== Assignment ==
Scan the records for the string "glasses"; copy each line where it occurs.

== The data ==
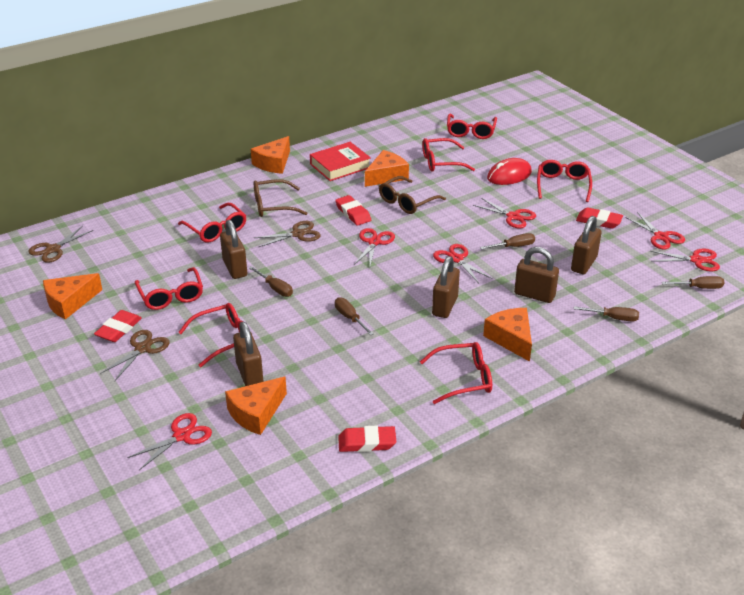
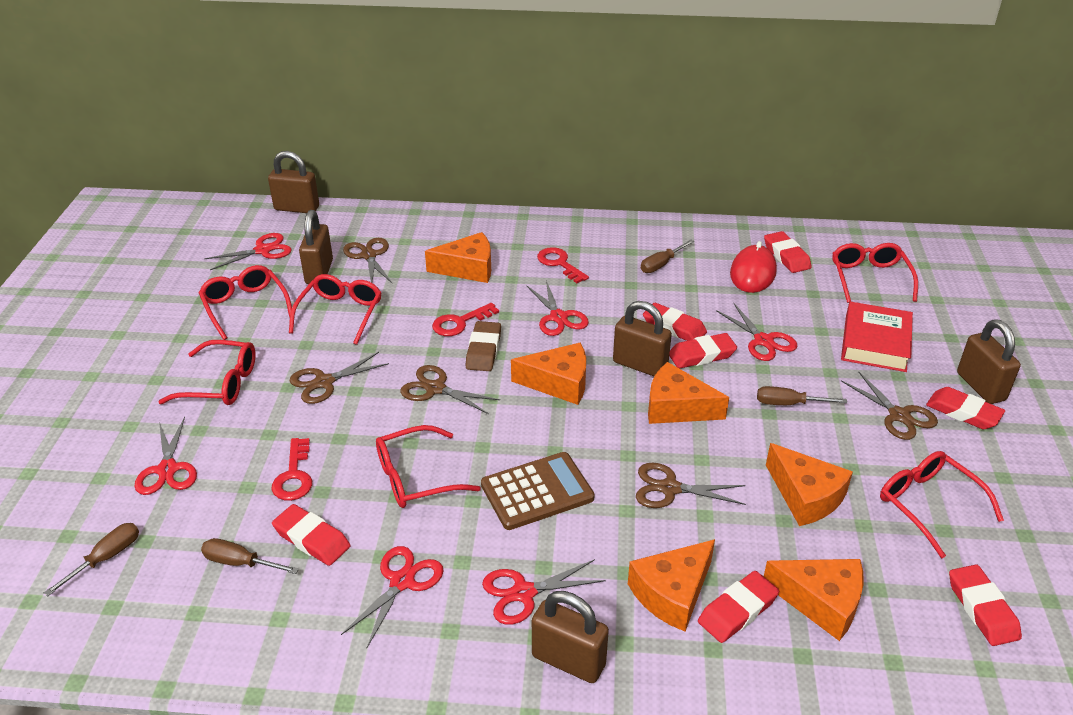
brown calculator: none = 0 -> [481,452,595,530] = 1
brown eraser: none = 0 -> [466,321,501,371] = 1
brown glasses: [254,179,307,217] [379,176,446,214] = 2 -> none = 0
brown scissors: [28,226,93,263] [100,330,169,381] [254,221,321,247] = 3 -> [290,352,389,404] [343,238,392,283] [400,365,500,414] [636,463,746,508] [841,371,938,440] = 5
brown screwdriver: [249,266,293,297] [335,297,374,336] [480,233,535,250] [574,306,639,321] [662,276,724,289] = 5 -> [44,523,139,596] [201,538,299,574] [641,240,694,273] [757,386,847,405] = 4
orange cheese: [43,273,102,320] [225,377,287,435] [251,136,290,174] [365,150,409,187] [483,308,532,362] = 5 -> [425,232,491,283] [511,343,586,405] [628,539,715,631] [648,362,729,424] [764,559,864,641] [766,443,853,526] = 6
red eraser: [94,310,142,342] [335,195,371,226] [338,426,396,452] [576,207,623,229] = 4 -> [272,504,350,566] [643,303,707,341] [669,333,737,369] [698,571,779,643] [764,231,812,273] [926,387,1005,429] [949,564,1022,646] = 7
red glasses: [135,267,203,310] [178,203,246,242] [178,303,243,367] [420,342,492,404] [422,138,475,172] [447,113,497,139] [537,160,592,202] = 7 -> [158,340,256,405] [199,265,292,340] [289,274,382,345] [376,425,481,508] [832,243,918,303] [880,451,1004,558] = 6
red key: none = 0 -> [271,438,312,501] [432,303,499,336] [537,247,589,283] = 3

== Problem solution ==
brown glasses: [254,179,307,217] [379,176,446,214] = 2 -> none = 0
red glasses: [135,267,203,310] [178,203,246,242] [178,303,243,367] [420,342,492,404] [422,138,475,172] [447,113,497,139] [537,160,592,202] = 7 -> [158,340,256,405] [199,265,292,340] [289,274,382,345] [376,425,481,508] [832,243,918,303] [880,451,1004,558] = 6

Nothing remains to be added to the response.